> **Exercise brief**
In your copy of the data, include no pictures and alter nothing else.

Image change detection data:
+ + + + +

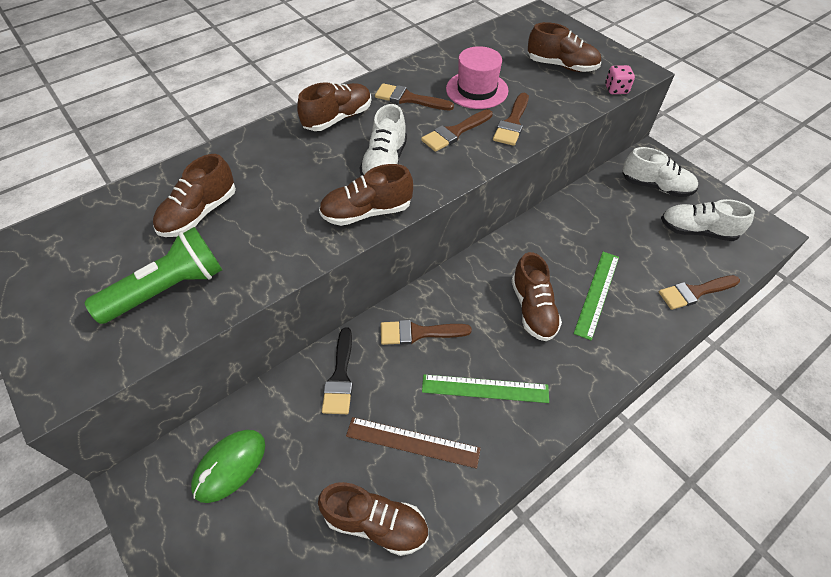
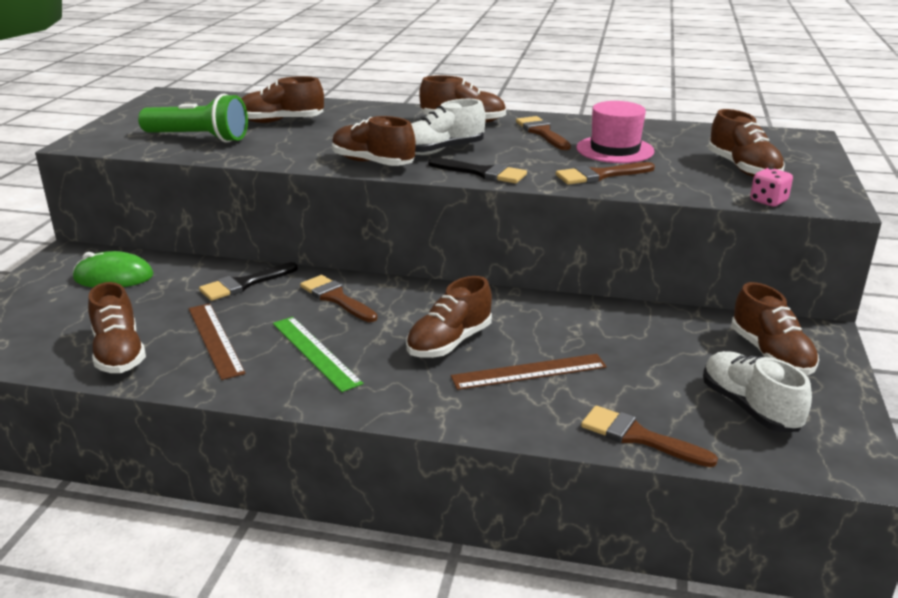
camera: 50 degrees right, 25 degrees down
brown brush [421,109,493,152] -> none
green ruler [574,252,619,341] -> brown ruler [451,354,607,390]
white shoe [622,147,698,197] -> brown shoe [731,282,819,376]
none -> black brush [428,157,527,183]

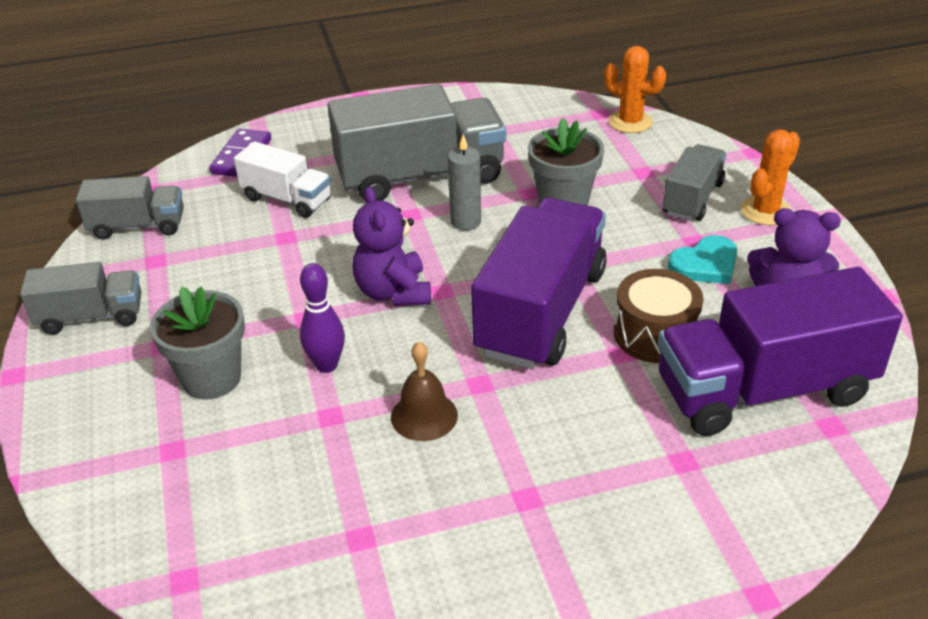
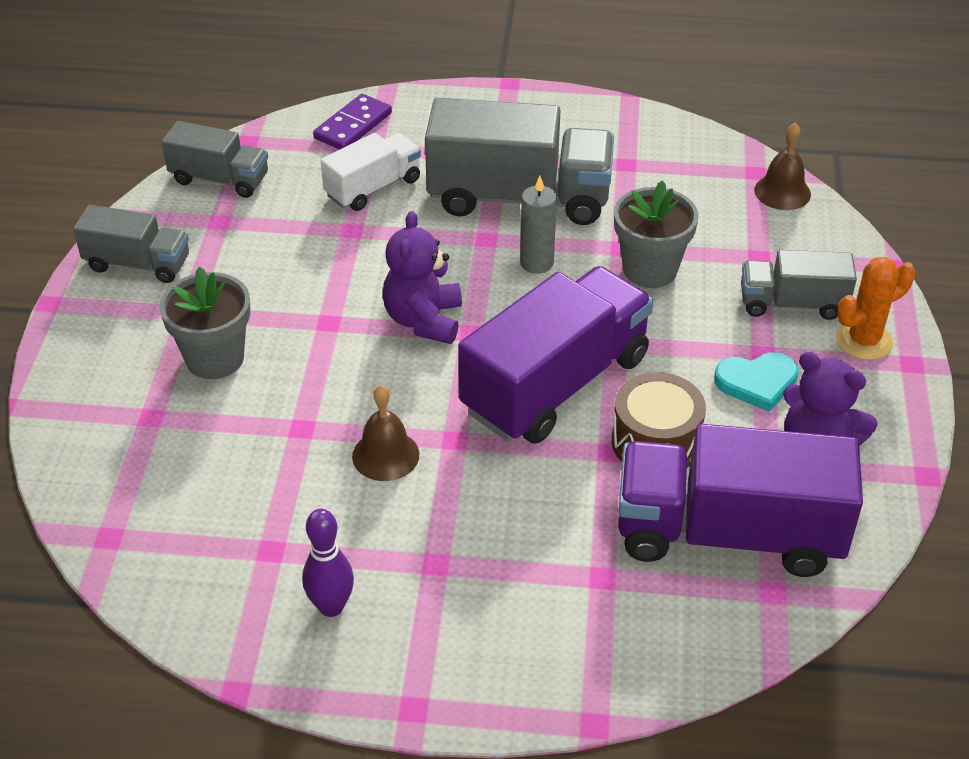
camera: 20 degrees right, 5 degrees up
white truck [234,141,331,218] -> white truck turned 90 degrees counterclockwise [321,133,421,211]
purple bowling pin [300,263,345,373] -> purple bowling pin moved to [302,509,354,617]
orange cactus [604,46,666,133] -> brown bell [754,123,811,210]
grey truck [663,144,727,221] -> grey truck turned 135 degrees counterclockwise [741,250,857,320]

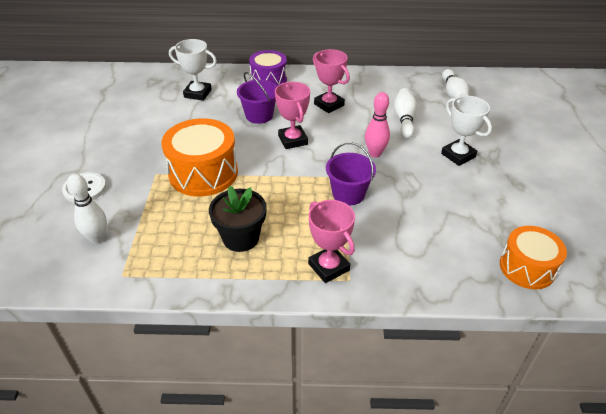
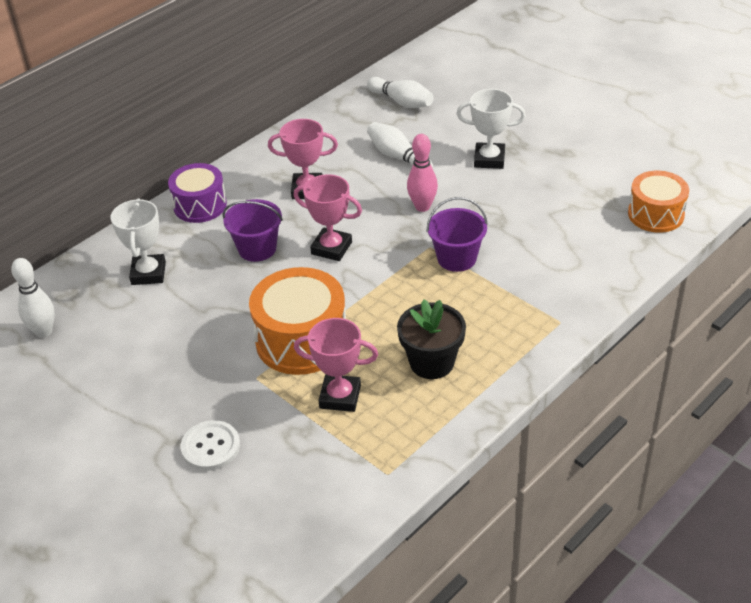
camera: 45 degrees left, 0 degrees up
white bowling pin [67,174,107,244] -> white bowling pin moved to [11,258,54,338]
white trophy [169,39,217,101] -> white trophy turned 60 degrees counterclockwise [111,199,166,285]
pink trophy [308,200,355,283] -> pink trophy moved to [294,318,378,412]

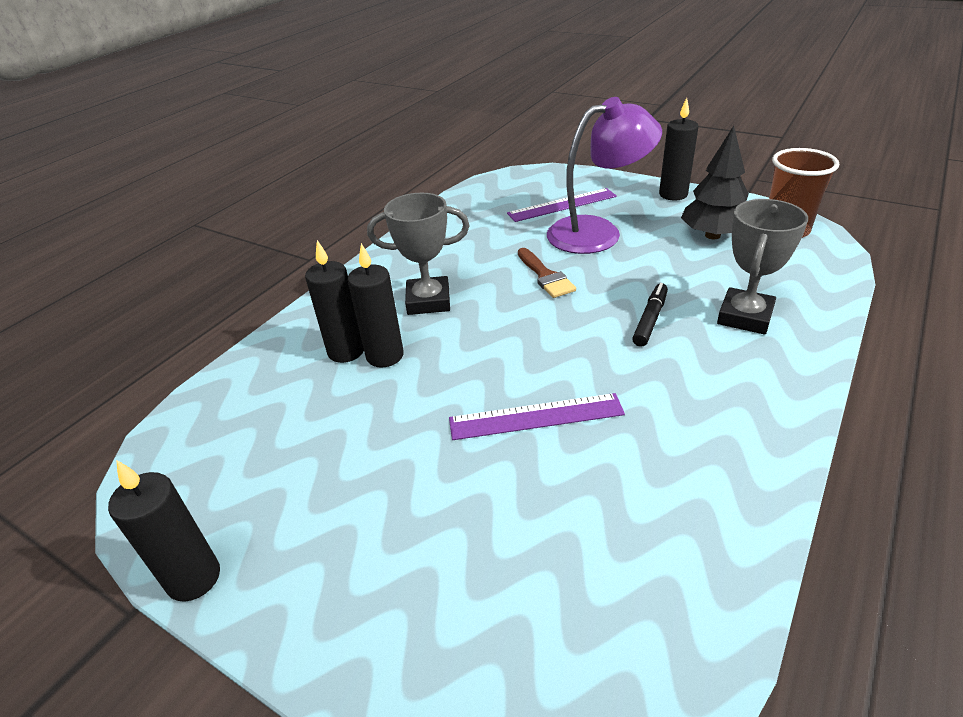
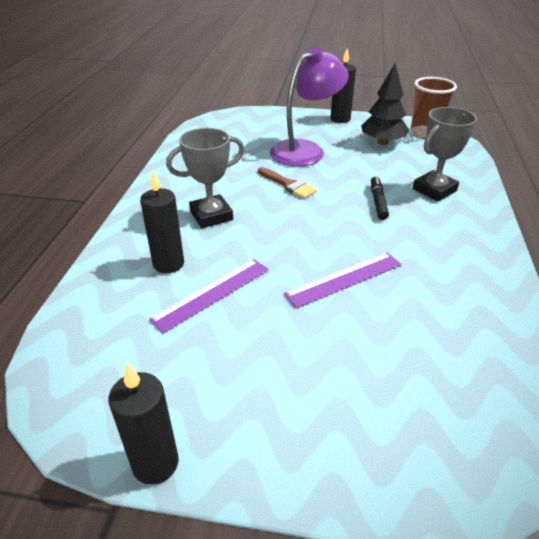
camera: 25 degrees left, 0 degrees up
black candle [348,243,404,368] -> none
purple ruler [507,188,617,222] -> purple ruler moved to [149,259,269,334]
grey trophy [717,199,808,334] -> grey trophy turned 45 degrees clockwise [413,107,477,201]

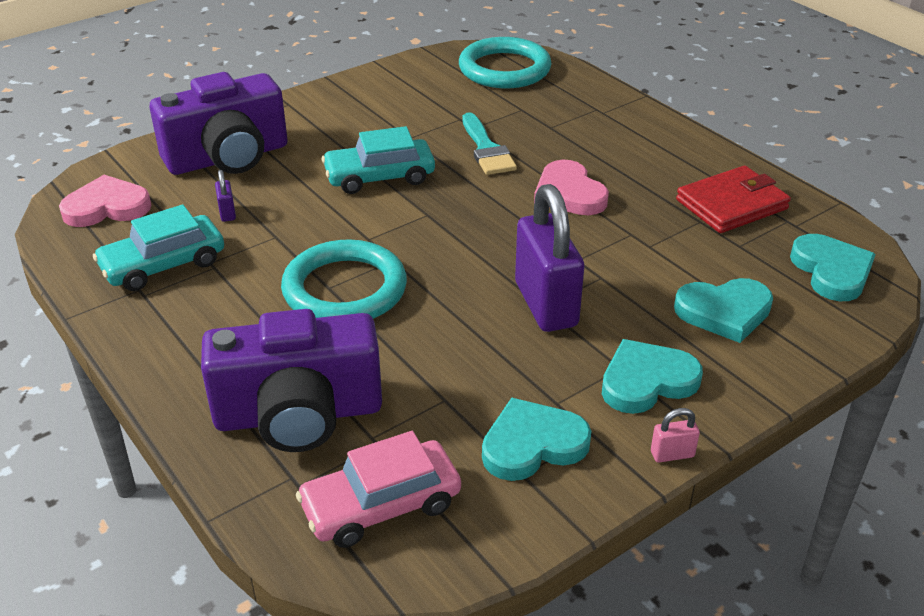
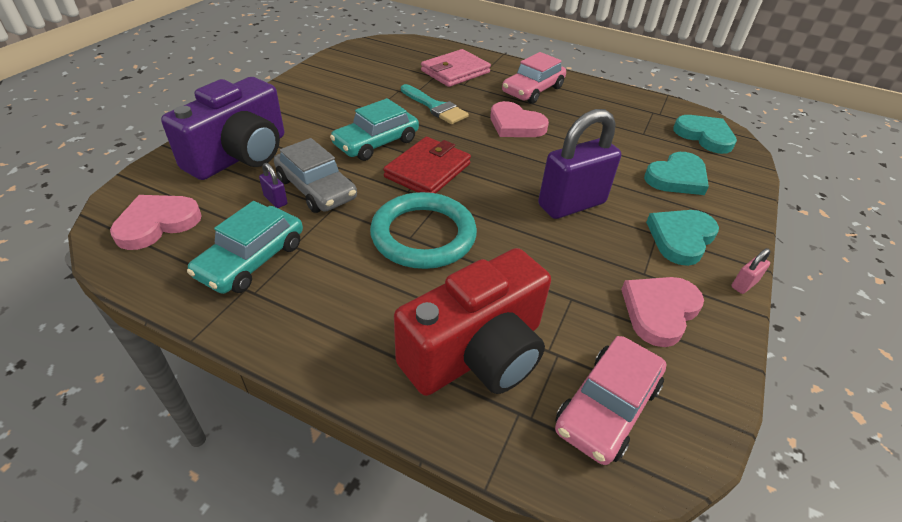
camera: 30 degrees left, 5 degrees up
purple camera [201,309,382,452] -> red camera [394,248,551,396]
turquoise ring [459,37,551,88] -> none
turquoise heart [482,398,591,481] -> pink heart [621,277,704,347]
purple padlock [515,184,584,332] -> purple padlock turned 75 degrees counterclockwise [538,109,621,219]
red wallet [676,166,791,233] -> red wallet moved to [383,137,471,193]
none -> grey car [274,138,357,213]
none -> pink wallet [421,49,491,87]
none -> pink car [502,52,566,104]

+ + + + +

> **Solution for this exercise**
camera: 50 degrees right, 25 degrees down
brown brush [421,109,493,152] -> none
green ruler [574,252,619,341] -> brown ruler [451,354,607,390]
white shoe [622,147,698,197] -> brown shoe [731,282,819,376]
none -> black brush [428,157,527,183]

camera: 20 degrees right, 5 degrees up
white truck [234,141,331,218] -> white truck turned 90 degrees counterclockwise [321,133,421,211]
purple bowling pin [300,263,345,373] -> purple bowling pin moved to [302,509,354,617]
orange cactus [604,46,666,133] -> brown bell [754,123,811,210]
grey truck [663,144,727,221] -> grey truck turned 135 degrees counterclockwise [741,250,857,320]

camera: 45 degrees left, 0 degrees up
white bowling pin [67,174,107,244] -> white bowling pin moved to [11,258,54,338]
white trophy [169,39,217,101] -> white trophy turned 60 degrees counterclockwise [111,199,166,285]
pink trophy [308,200,355,283] -> pink trophy moved to [294,318,378,412]

camera: 25 degrees left, 0 degrees up
black candle [348,243,404,368] -> none
purple ruler [507,188,617,222] -> purple ruler moved to [149,259,269,334]
grey trophy [717,199,808,334] -> grey trophy turned 45 degrees clockwise [413,107,477,201]

camera: 30 degrees left, 5 degrees up
purple camera [201,309,382,452] -> red camera [394,248,551,396]
turquoise ring [459,37,551,88] -> none
turquoise heart [482,398,591,481] -> pink heart [621,277,704,347]
purple padlock [515,184,584,332] -> purple padlock turned 75 degrees counterclockwise [538,109,621,219]
red wallet [676,166,791,233] -> red wallet moved to [383,137,471,193]
none -> grey car [274,138,357,213]
none -> pink wallet [421,49,491,87]
none -> pink car [502,52,566,104]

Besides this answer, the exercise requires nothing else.